_WHAT THIS TASK INVOLVES_:
Print the entries underneath word for word, omitting whatever pictures they contain.

ENTRIES SUPPLIED section start

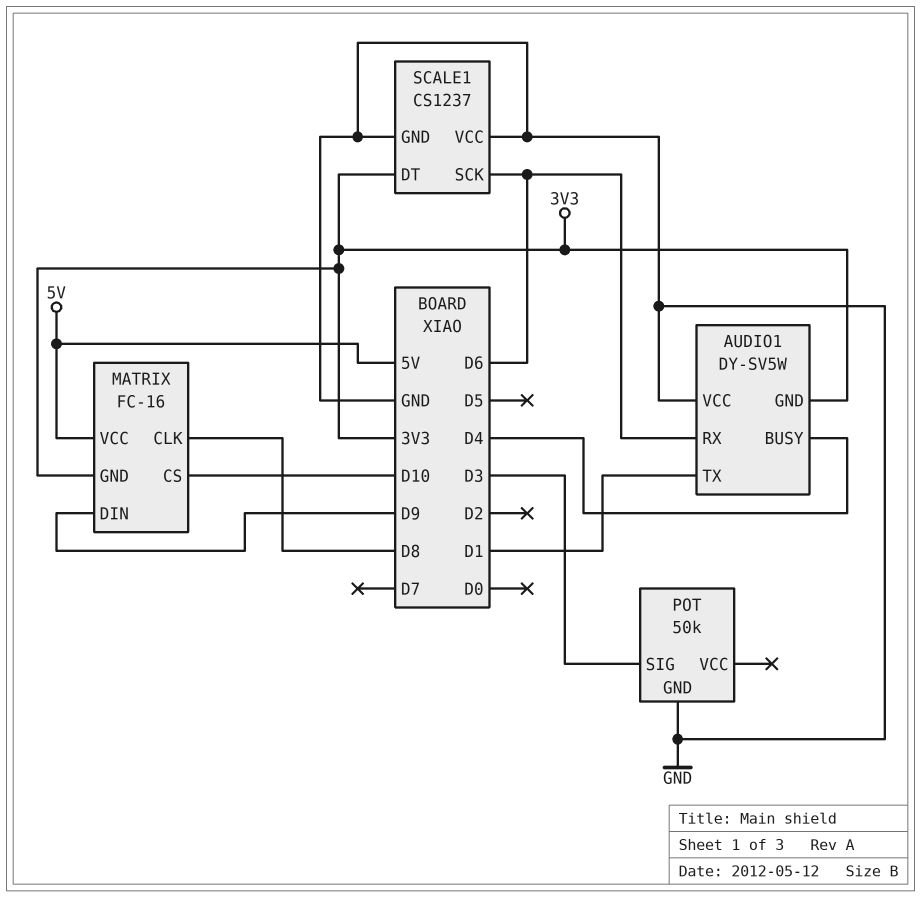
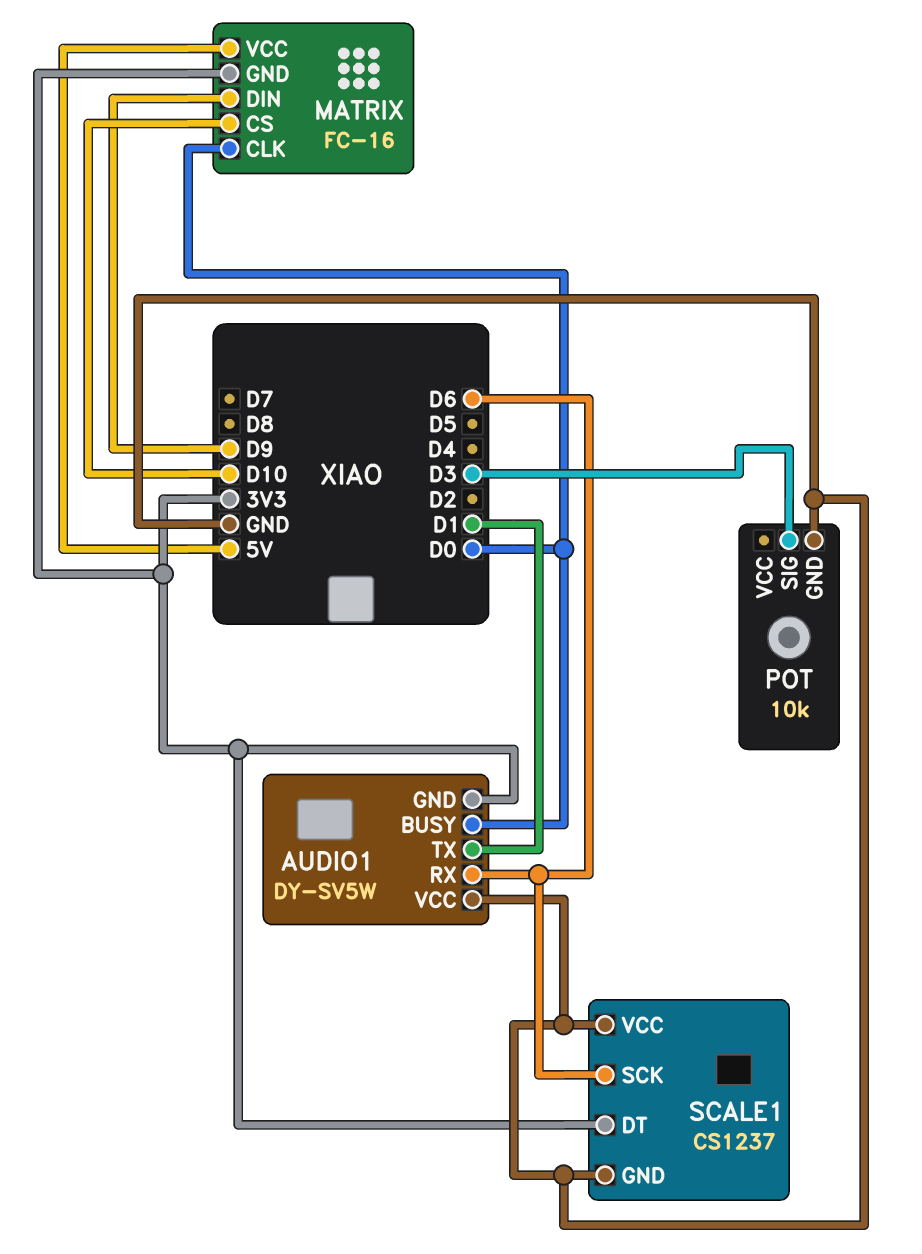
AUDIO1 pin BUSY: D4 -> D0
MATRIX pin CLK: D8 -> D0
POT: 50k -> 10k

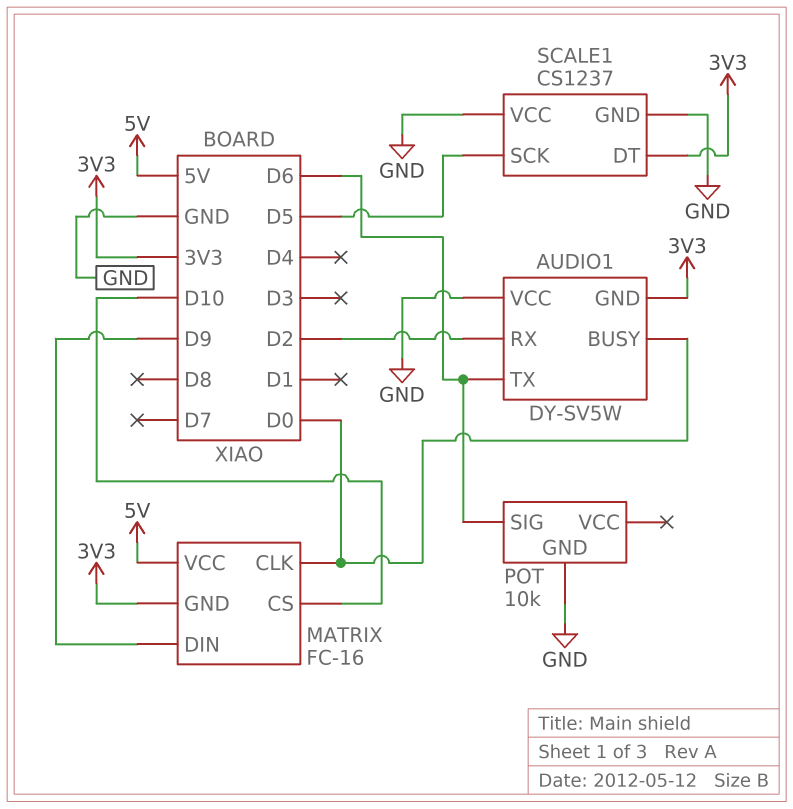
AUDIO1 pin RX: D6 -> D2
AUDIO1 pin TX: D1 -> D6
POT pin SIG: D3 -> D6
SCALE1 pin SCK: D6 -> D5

ENTRIES SUPPLIED section end

_ANSWER SECTION_:
AUDIO1 pin BUSY: D4 -> D0
MATRIX pin CLK: D8 -> D0
POT: 50k -> 10k

AUDIO1 pin RX: D6 -> D2
AUDIO1 pin TX: D1 -> D6
POT pin SIG: D3 -> D6
SCALE1 pin SCK: D6 -> D5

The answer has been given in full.